--- Aim of the exercise ---
Your response must be made up of each line in the data below that contains the string "slope".

Entries taken from a collection:

::::::::

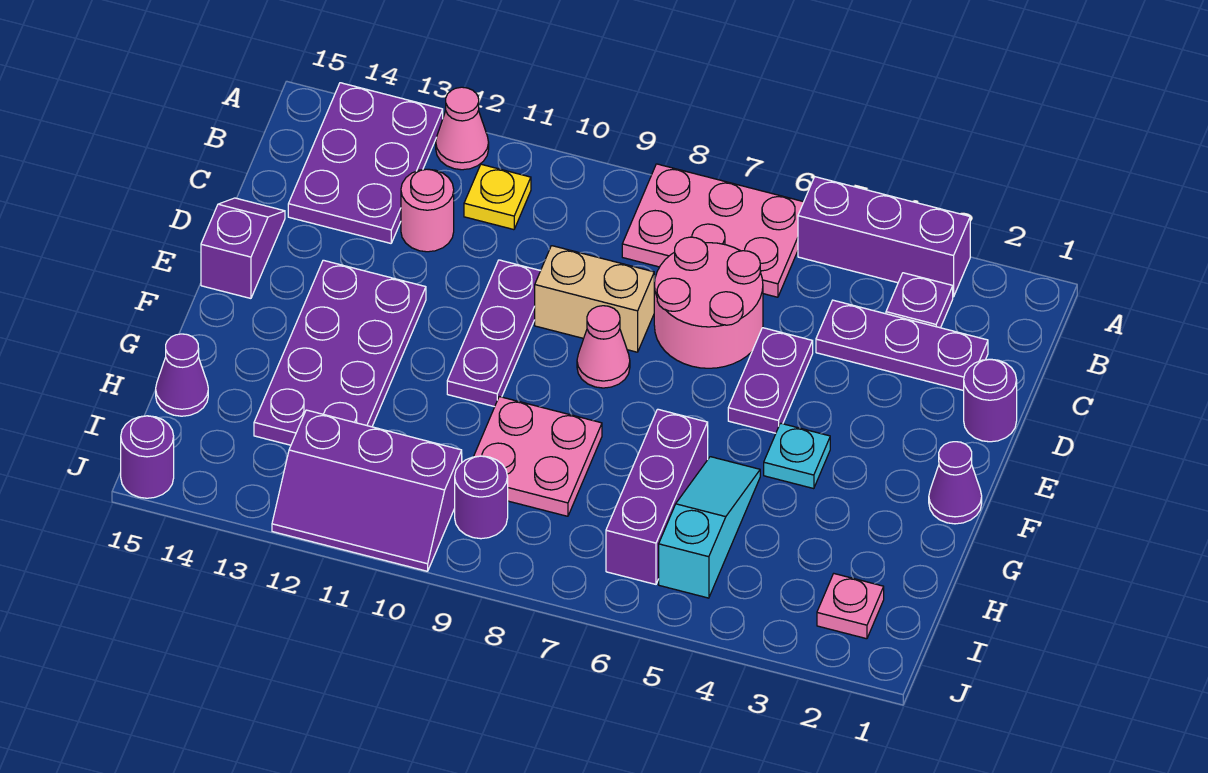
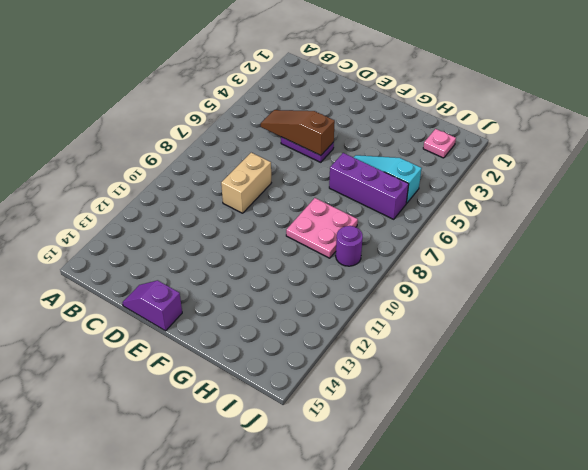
brown slope C5:E5 level 2 top E -> none
none -> purple brick A3:A5 level 1
none -> pink plate A6:B8 level 1
none -> pink cone A12 level 1

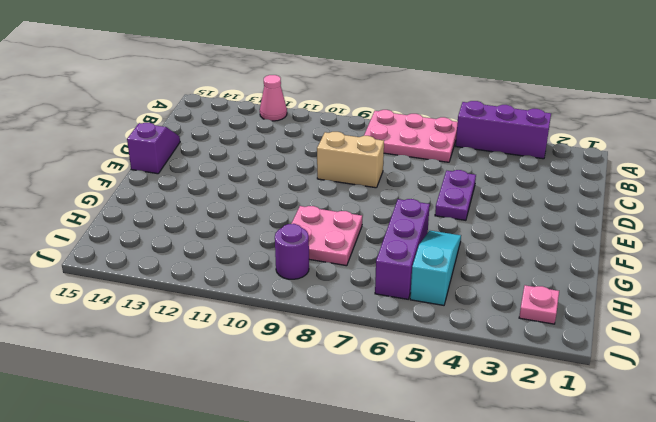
none -> purple plate A13:C14 level 1
none -> purple plate B3 level 1
none -> yellow plate B11 level 1

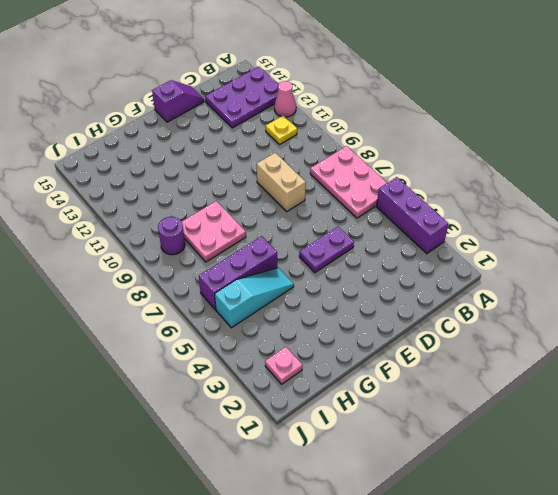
none -> purple plate B3 level 1
none -> purple plate C2:C4 level 1
none -> pink round brick C6:D7 level 1

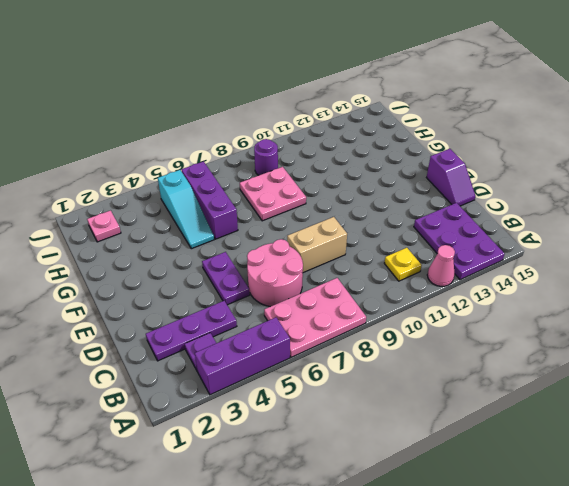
none -> pink round brick C12 level 1
none -> purple round brick D1 level 1
none -> purple plate D10:F10 level 1

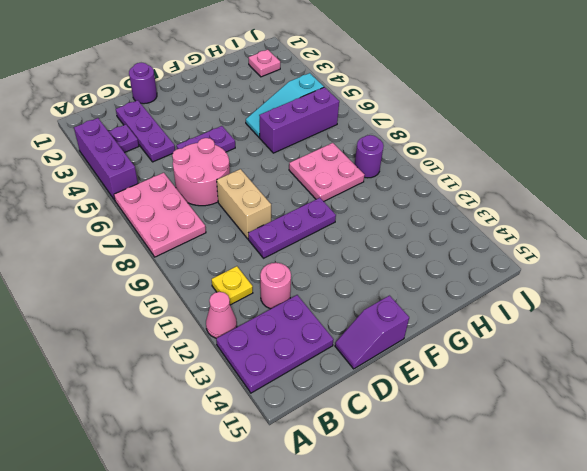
none -> pink cone E8 level 1
none -> purple plate E12:H13 level 1
none -> purple cone F1 level 1

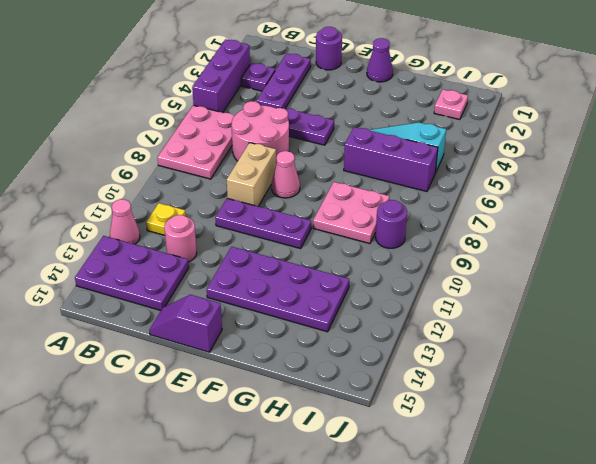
none -> cyan plate F4 level 1
none -> purple cone H15 level 1
none -> purple slope I10:J12 level 1 top I

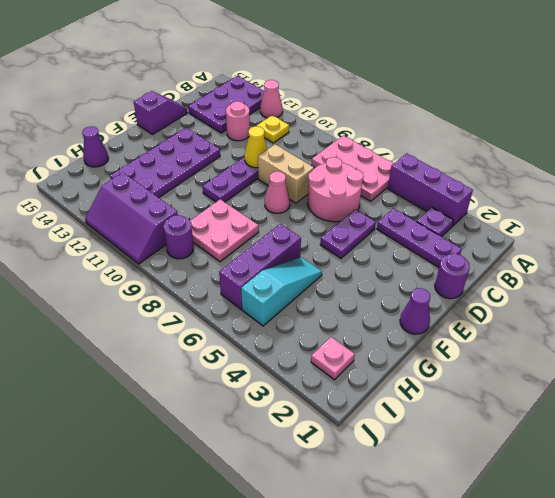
yellow cone D10 level 2 -> none
none -> cyan plate F4 level 1
none -> purple round brick J15 level 1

::::::::

--- Task response ---
brown slope C5:E5 level 2 top E -> none
none -> purple slope I10:J12 level 1 top I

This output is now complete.